Aim ▸ Print every line of the items below word for word, omitting the pictures.

[Source records]
'''

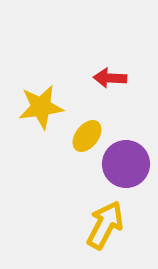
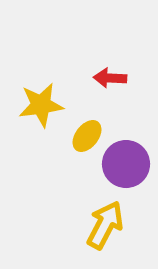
yellow star: moved 2 px up
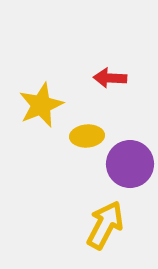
yellow star: rotated 15 degrees counterclockwise
yellow ellipse: rotated 48 degrees clockwise
purple circle: moved 4 px right
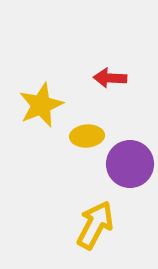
yellow arrow: moved 10 px left
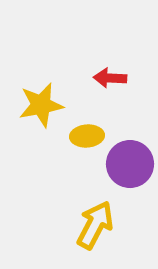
yellow star: rotated 12 degrees clockwise
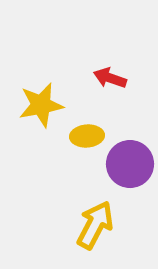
red arrow: rotated 16 degrees clockwise
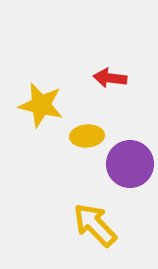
red arrow: rotated 12 degrees counterclockwise
yellow star: rotated 24 degrees clockwise
yellow arrow: rotated 72 degrees counterclockwise
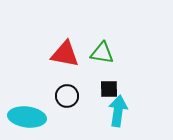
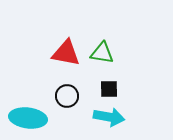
red triangle: moved 1 px right, 1 px up
cyan arrow: moved 9 px left, 6 px down; rotated 92 degrees clockwise
cyan ellipse: moved 1 px right, 1 px down
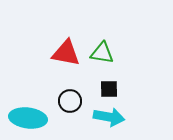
black circle: moved 3 px right, 5 px down
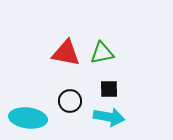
green triangle: rotated 20 degrees counterclockwise
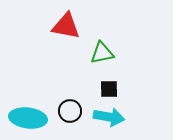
red triangle: moved 27 px up
black circle: moved 10 px down
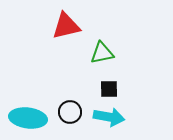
red triangle: rotated 24 degrees counterclockwise
black circle: moved 1 px down
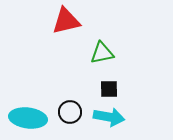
red triangle: moved 5 px up
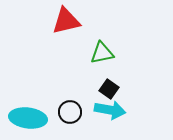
black square: rotated 36 degrees clockwise
cyan arrow: moved 1 px right, 7 px up
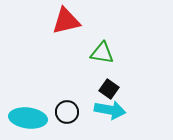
green triangle: rotated 20 degrees clockwise
black circle: moved 3 px left
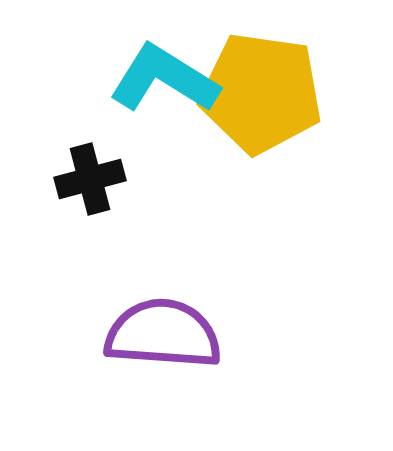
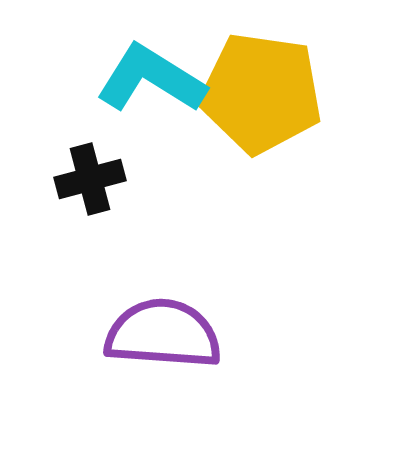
cyan L-shape: moved 13 px left
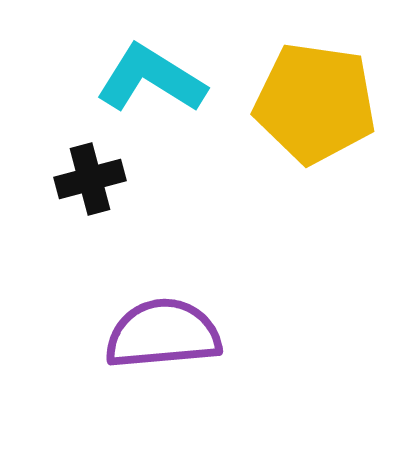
yellow pentagon: moved 54 px right, 10 px down
purple semicircle: rotated 9 degrees counterclockwise
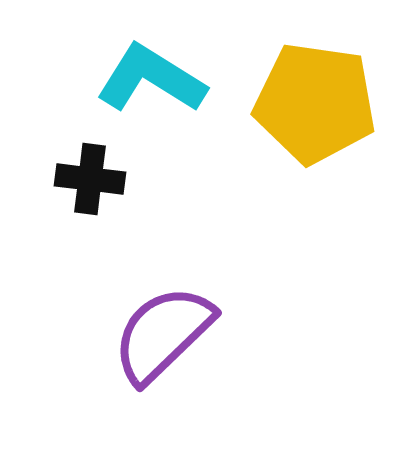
black cross: rotated 22 degrees clockwise
purple semicircle: rotated 39 degrees counterclockwise
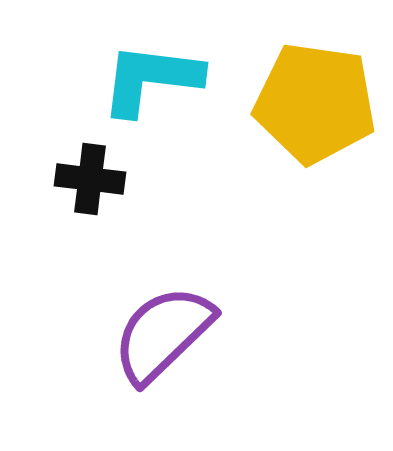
cyan L-shape: rotated 25 degrees counterclockwise
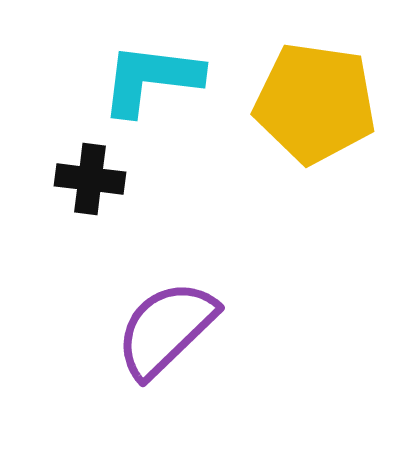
purple semicircle: moved 3 px right, 5 px up
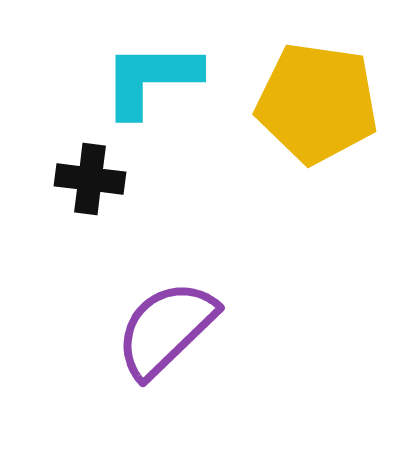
cyan L-shape: rotated 7 degrees counterclockwise
yellow pentagon: moved 2 px right
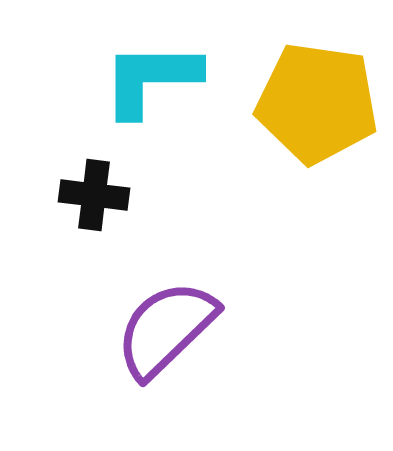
black cross: moved 4 px right, 16 px down
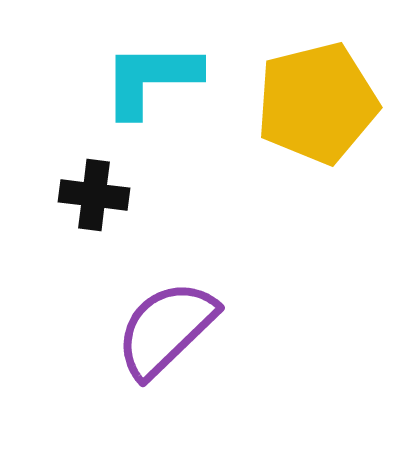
yellow pentagon: rotated 22 degrees counterclockwise
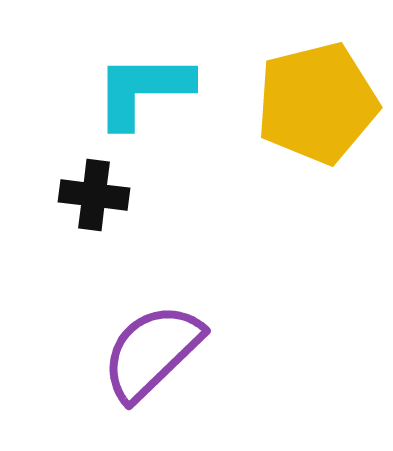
cyan L-shape: moved 8 px left, 11 px down
purple semicircle: moved 14 px left, 23 px down
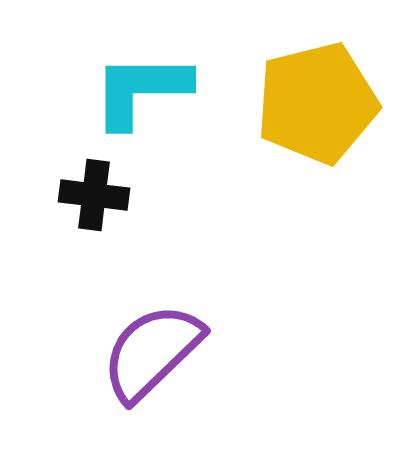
cyan L-shape: moved 2 px left
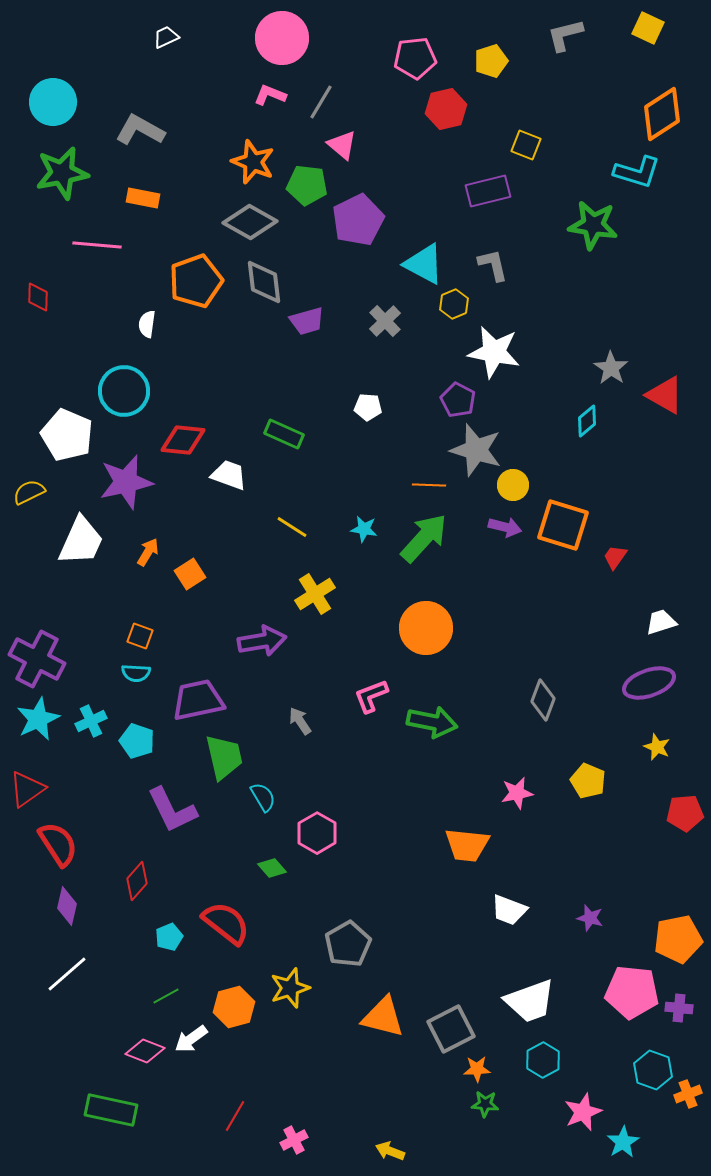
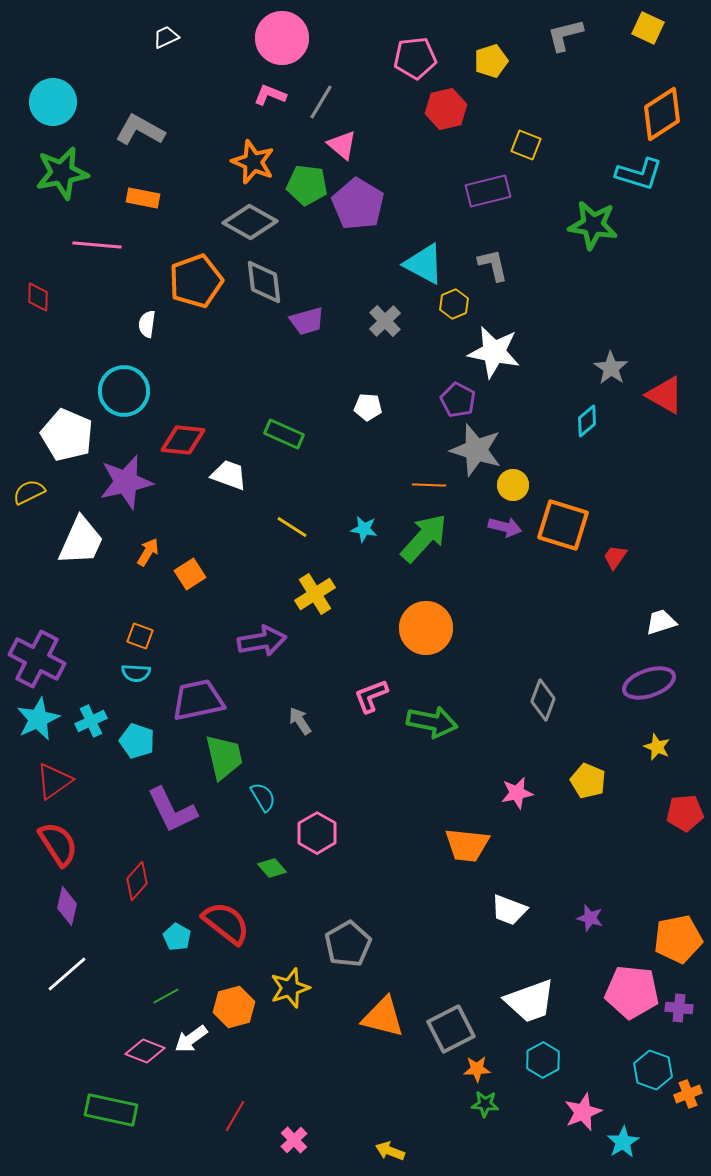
cyan L-shape at (637, 172): moved 2 px right, 2 px down
purple pentagon at (358, 220): moved 16 px up; rotated 15 degrees counterclockwise
red triangle at (27, 789): moved 27 px right, 8 px up
cyan pentagon at (169, 937): moved 8 px right; rotated 20 degrees counterclockwise
pink cross at (294, 1140): rotated 16 degrees counterclockwise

'''

The response ▸
yellow star: moved 2 px up
yellow star: rotated 15 degrees counterclockwise
yellow ellipse: rotated 48 degrees clockwise
purple circle: moved 4 px right
yellow arrow: moved 10 px left
yellow star: rotated 12 degrees clockwise
red arrow: rotated 16 degrees clockwise
red arrow: rotated 12 degrees counterclockwise
yellow star: rotated 24 degrees clockwise
yellow arrow: rotated 72 degrees counterclockwise
red triangle: moved 1 px right, 1 px up
cyan arrow: moved 9 px left, 6 px down; rotated 92 degrees clockwise
cyan ellipse: moved 1 px right, 1 px down
black circle: moved 3 px right, 5 px down
green triangle: rotated 20 degrees counterclockwise
red triangle: moved 27 px up
black circle: moved 10 px down
red triangle: rotated 24 degrees counterclockwise
black circle: moved 1 px down
red triangle: moved 5 px up
black square: rotated 36 degrees clockwise
cyan arrow: moved 1 px right, 7 px up
green triangle: rotated 20 degrees clockwise
black circle: moved 3 px left
cyan L-shape: moved 13 px left
yellow pentagon: moved 54 px right, 10 px down
purple semicircle: rotated 9 degrees counterclockwise
black cross: rotated 22 degrees clockwise
purple semicircle: rotated 39 degrees counterclockwise
cyan L-shape: rotated 25 degrees counterclockwise
purple semicircle: moved 3 px right, 5 px up
cyan L-shape: rotated 7 degrees counterclockwise
yellow pentagon: moved 2 px right
black cross: moved 4 px right, 16 px down
yellow pentagon: rotated 22 degrees counterclockwise
cyan L-shape: moved 8 px left, 11 px down
purple semicircle: moved 14 px left, 23 px down
cyan L-shape: moved 2 px left
cyan L-shape at (637, 172): moved 2 px right, 2 px down
purple pentagon at (358, 220): moved 16 px up; rotated 15 degrees counterclockwise
red triangle at (27, 789): moved 27 px right, 8 px up
cyan pentagon at (169, 937): moved 8 px right; rotated 20 degrees counterclockwise
pink cross at (294, 1140): rotated 16 degrees counterclockwise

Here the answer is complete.